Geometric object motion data

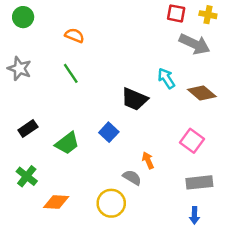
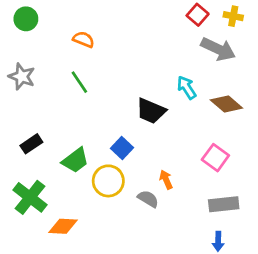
red square: (176, 13) -> (198, 15), turned 30
green cross: (27, 176) -> (30, 197), size x1.4
yellow circle: (111, 203) -> (108, 181), moved

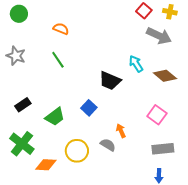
yellow circle: (108, 181) -> (77, 151), moved

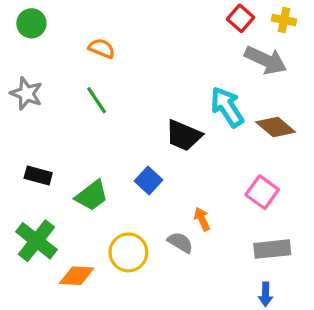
cyan arrow: (136, 64) -> (227, 107), size x1.4
black rectangle: (23, 105) -> (38, 176), turned 49

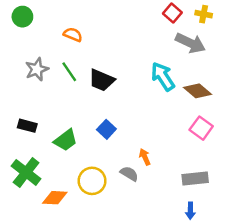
gray star: (26, 94) -> (37, 69), moved, turned 30
black trapezoid: (184, 135) -> (102, 80), moved
pink square: (262, 192) -> (201, 128), moved

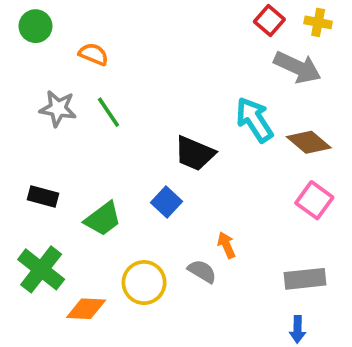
orange semicircle: (73, 35) -> (94, 54), moved
gray star: (37, 69) -> (58, 108), turned 30
black trapezoid: (102, 80) -> (195, 153), moved

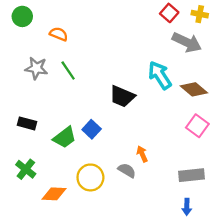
blue square: (166, 202) -> (92, 129), moved
green cross: (41, 269) -> (26, 169), size x0.7

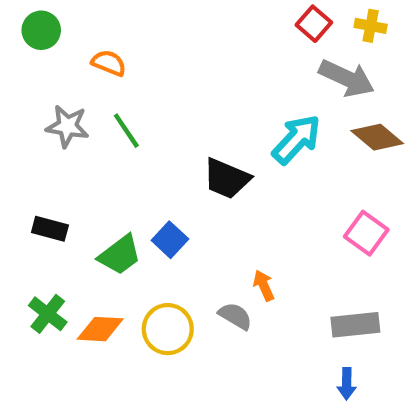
cyan arrow: (160, 75) -> (296, 139), turned 76
brown diamond: (194, 89) -> (377, 137), moved
orange diamond: (54, 194) -> (100, 329), moved

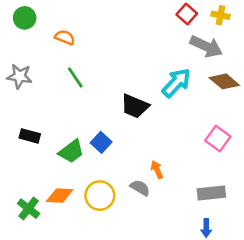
gray star: (67, 126) -> (19, 76), moved
green cross: (48, 314) -> (29, 209), moved

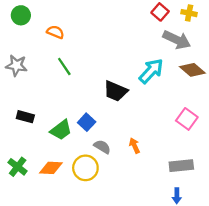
gray semicircle: (140, 188) -> (102, 147), moved
green cross: (29, 209) -> (18, 167), moved

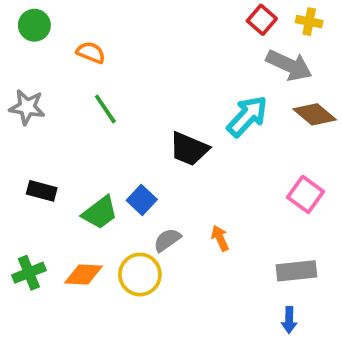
gray semicircle: (102, 147) -> (167, 240), turned -66
green cross: (18, 167) -> (29, 273), turned 30

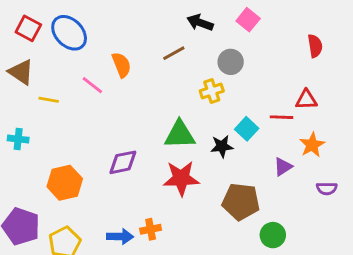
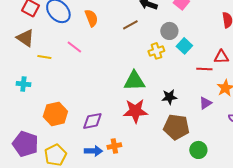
orange semicircle: (121, 65) -> (91, 18), moved
cyan square: (247, 129) -> (184, 46), moved
black star: (222, 146) -> (169, 97), moved
purple diamond: (123, 162) -> (92, 121), moved

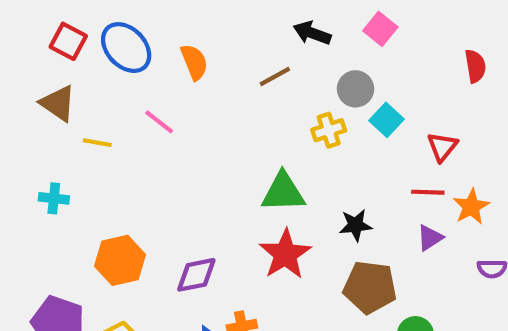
red triangle: (221, 57) -> (442, 147), moved, turned -49
red line: (204, 69) -> (428, 192), moved
red star: (135, 111) -> (285, 254), turned -30

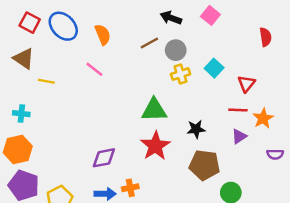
gray circle: (356, 89) -> (176, 50), moved
pink line: (159, 122) -> (94, 69), moved
orange hexagon: (120, 260) -> (18, 149), moved

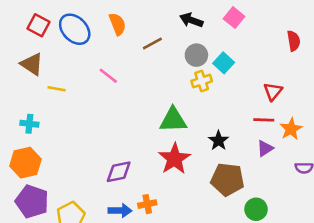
orange semicircle: (103, 35) -> (117, 24), moved
brown line: (149, 43) -> (152, 43), moved
cyan square: (214, 68) -> (224, 63), moved
black star: (196, 129) -> (218, 141), turned -30

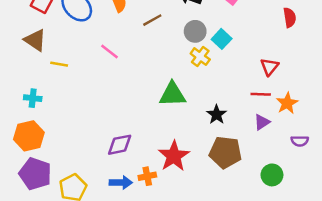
yellow cross: (202, 81) -> (200, 57), turned -36
red star: (174, 159) -> (174, 156), moved
green circle: (256, 209) -> (272, 175), moved

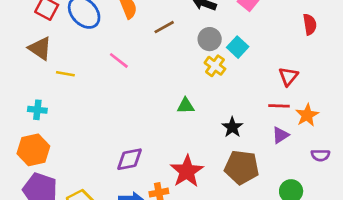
green triangle: (172, 94) -> (186, 106), size x0.6

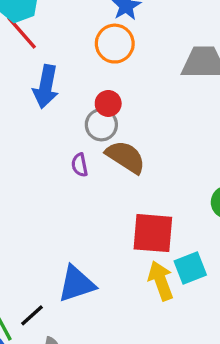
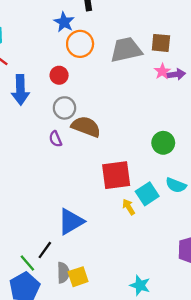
orange circle: (115, 44) -> (80, 44), moved
red circle: (108, 103) -> (59, 75), moved
yellow arrow: (161, 281) -> (129, 207), size x0.6

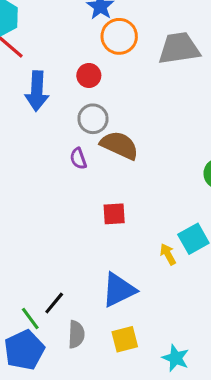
red square: (116, 175) -> (114, 214), moved, size x0.6
blue triangle: (71, 222) -> (119, 290), moved
yellow square: (78, 277) -> (125, 339), moved

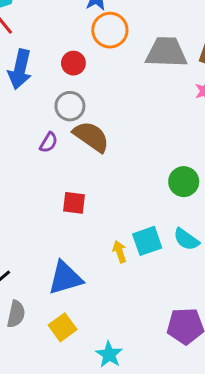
purple semicircle: (78, 159) -> (49, 142), turned -140
yellow square: (125, 339) -> (63, 327), turned -32

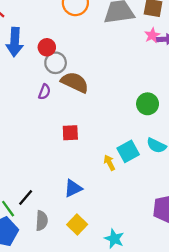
red circle: (73, 63) -> (47, 47), moved
blue triangle: (65, 278) -> (73, 188), size x0.7

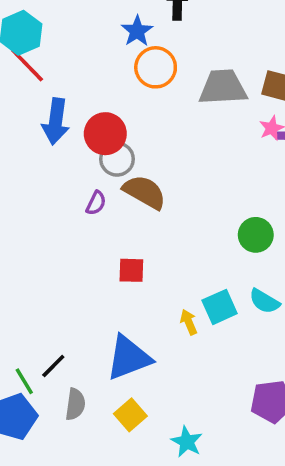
red circle: (47, 47) -> (105, 134), size x1.5
blue triangle: (73, 188) -> (129, 358), size x1.6

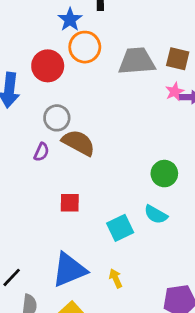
red circle: (105, 134) -> (48, 66), moved
cyan semicircle: (264, 301) -> (156, 214), moved
cyan square: (220, 307) -> (120, 228), moved
yellow arrow: (189, 322) -> (116, 278), moved

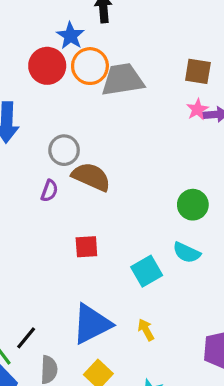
gray trapezoid: (137, 61) -> (123, 80), moved
red circle: (48, 66) -> (47, 66), moved

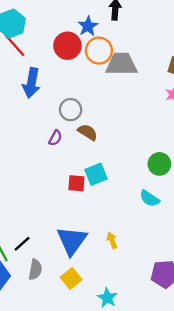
brown semicircle: (91, 177) -> (88, 132), size x0.7
cyan square: (147, 271) -> (96, 174), moved
blue triangle: (92, 324) -> (72, 241), turned -36
yellow arrow: (146, 330) -> (112, 240), moved

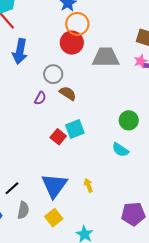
red circle: (67, 46) -> (72, 43), moved
gray trapezoid: (121, 64) -> (106, 57), moved
red square: (76, 183) -> (58, 137), turned 35

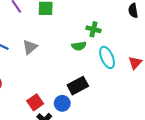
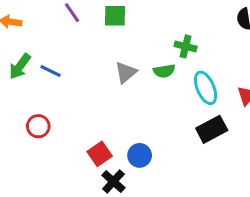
gray triangle: (30, 47) -> (126, 73), moved
black rectangle: (78, 86) -> (212, 129), moved

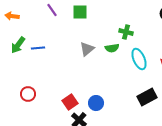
blue line: (51, 71) -> (38, 48), turned -32
red circle: (38, 126) -> (28, 94), moved
black rectangle: (212, 129) -> (147, 97), moved

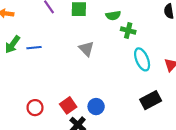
green semicircle: (112, 48) -> (113, 16), moved
gray triangle: (87, 49) -> (86, 49), turned -35
red circle: (28, 94) -> (35, 108), moved

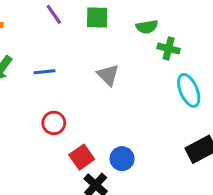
blue line: (34, 48) -> (44, 72), moved
red circle: (35, 108) -> (54, 123), moved

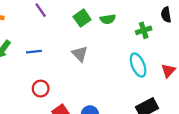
green square: (97, 17) -> (82, 18), moved, turned -36
green cross: (169, 49) -> (144, 30), moved, turned -32

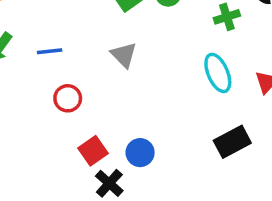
red circle: (41, 89) -> (68, 98), moved

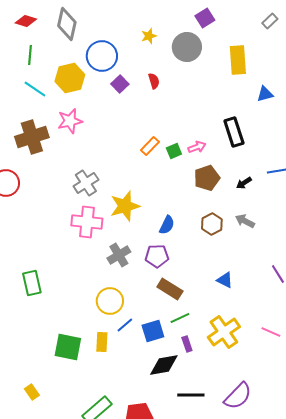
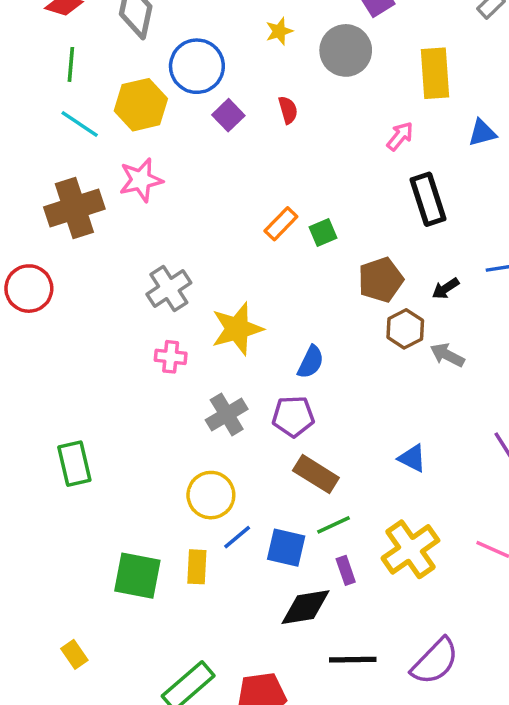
pink arrow: (197, 147) -> (400, 136), moved, turned -30
pink cross: (87, 222) -> (171, 357), size x0.6
brown hexagon: (212, 224) -> (405, 329), moved
blue square: (153, 331) -> (286, 548), turned 30

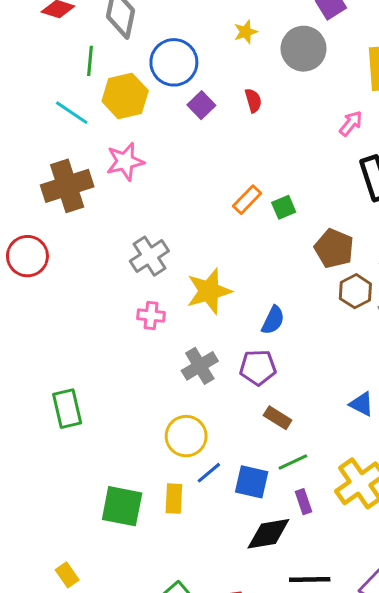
green line: (71, 64) -> (90, 61), moved
brown pentagon: (381, 280) -> (334, 248), turned -30
brown rectangle: (316, 474) -> (278, 418), size x0.7

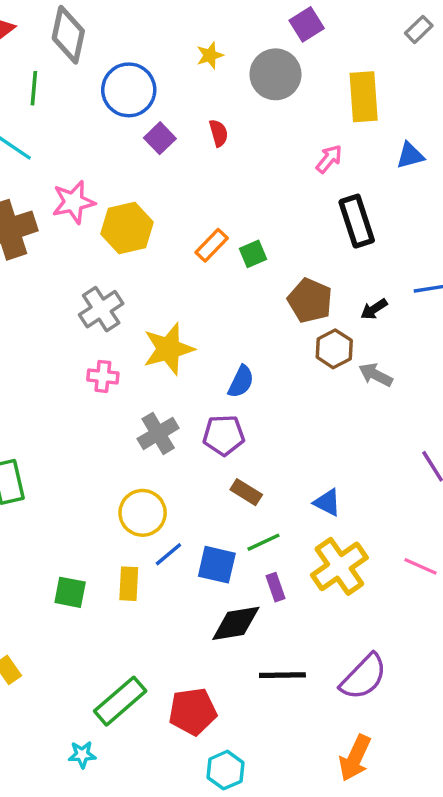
yellow hexagon: (125, 96) -> (127, 228), moved
blue triangle: (361, 404) -> (327, 502), moved
green square: (122, 506) -> (70, 592), size x0.7

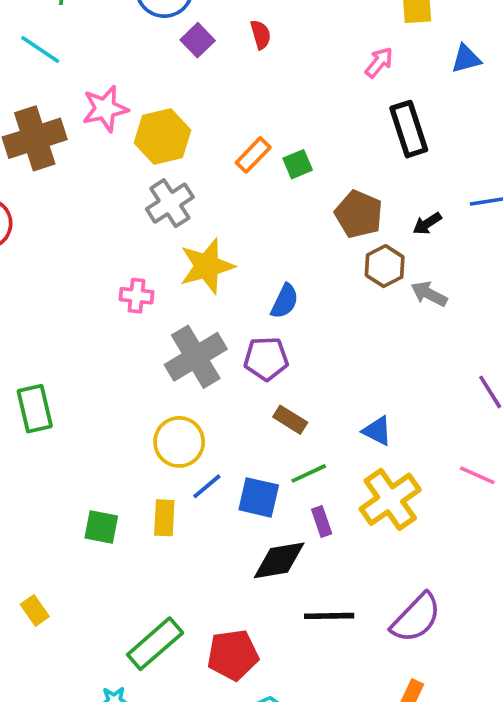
gray cross: (101, 309) -> (170, 203), moved
gray cross: (158, 433) -> (196, 357), size x1.4
pink line: (421, 566) -> (477, 475), moved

:: ASSIGNED TASK ::
Write out, word for word, the lines from the start of the data through the one holding "yellow square: (78, 277) -> (125, 339), moved". Omit pictures.

:: ANSWER SPACE ::
red square: (176, 13) -> (198, 15), turned 30
green cross: (27, 176) -> (30, 197), size x1.4
yellow circle: (111, 203) -> (108, 181), moved

yellow circle: (108, 181) -> (77, 151), moved

cyan arrow: (136, 64) -> (227, 107), size x1.4
black rectangle: (23, 105) -> (38, 176), turned 49

gray star: (26, 94) -> (37, 69), moved, turned 30
black trapezoid: (184, 135) -> (102, 80), moved
pink square: (262, 192) -> (201, 128), moved

orange semicircle: (73, 35) -> (94, 54), moved
gray star: (37, 69) -> (58, 108), turned 30
black trapezoid: (102, 80) -> (195, 153), moved

blue square: (166, 202) -> (92, 129), moved
green cross: (41, 269) -> (26, 169), size x0.7

cyan arrow: (160, 75) -> (296, 139), turned 76
brown diamond: (194, 89) -> (377, 137), moved
orange diamond: (54, 194) -> (100, 329), moved

gray star: (67, 126) -> (19, 76), moved
green cross: (48, 314) -> (29, 209), moved

gray semicircle: (140, 188) -> (102, 147), moved
green cross: (29, 209) -> (18, 167), moved

gray semicircle: (102, 147) -> (167, 240), turned -66
green cross: (18, 167) -> (29, 273), turned 30

orange semicircle: (121, 65) -> (91, 18), moved
cyan square: (247, 129) -> (184, 46), moved
black star: (222, 146) -> (169, 97), moved
purple diamond: (123, 162) -> (92, 121), moved

red triangle: (221, 57) -> (442, 147), moved, turned -49
red line: (204, 69) -> (428, 192), moved
red star: (135, 111) -> (285, 254), turned -30

gray circle: (356, 89) -> (176, 50), moved
pink line: (159, 122) -> (94, 69), moved
orange hexagon: (120, 260) -> (18, 149), moved

orange semicircle: (103, 35) -> (117, 24), moved
brown line: (149, 43) -> (152, 43), moved
cyan square: (214, 68) -> (224, 63), moved
black star: (196, 129) -> (218, 141), turned -30

yellow cross: (202, 81) -> (200, 57), turned -36
red star: (174, 159) -> (174, 156), moved
green circle: (256, 209) -> (272, 175), moved

green triangle: (172, 94) -> (186, 106), size x0.6

orange circle: (115, 44) -> (80, 44), moved
red circle: (108, 103) -> (59, 75), moved
yellow arrow: (161, 281) -> (129, 207), size x0.6

red square: (116, 175) -> (114, 214), moved, size x0.6
blue triangle: (71, 222) -> (119, 290), moved
yellow square: (78, 277) -> (125, 339), moved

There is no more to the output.